*Dataset extract*:

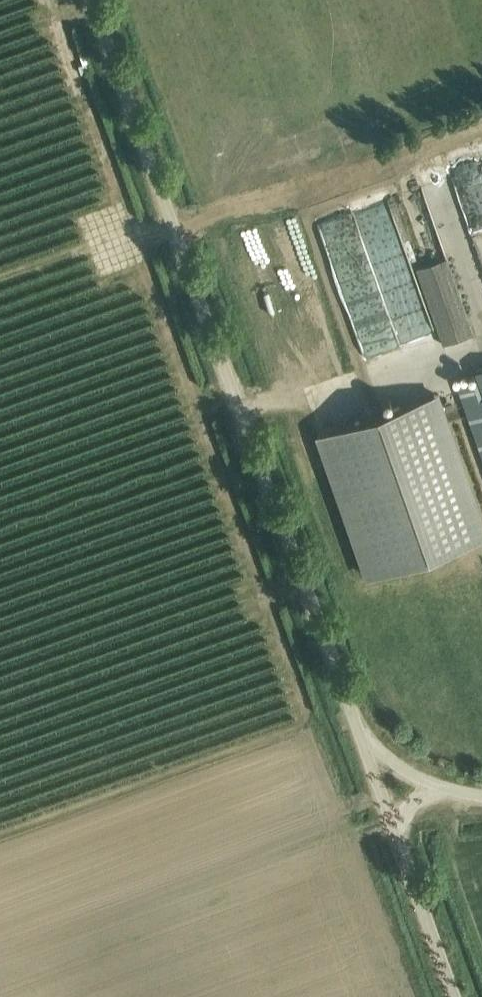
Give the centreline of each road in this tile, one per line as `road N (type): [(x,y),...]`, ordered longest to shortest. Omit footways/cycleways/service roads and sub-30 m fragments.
road 1 (unclassified): [(89,0),(293,570),(361,736)]
road 2 (unclassified): [(395,829),(454,996)]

*Work order*:
Images are to be omitted; repeat the remaining data above exactly.

*Reply to the task*:
Give the centreline of each road in this tile, one per line as `road N (type): [(x,y),...]`, ordered longest to shortest. Omit footways/cycleways/service roads and sub-30 m fragments.
road 1 (unclassified): [(89,0),(293,570),(361,736)]
road 2 (unclassified): [(395,829),(454,996)]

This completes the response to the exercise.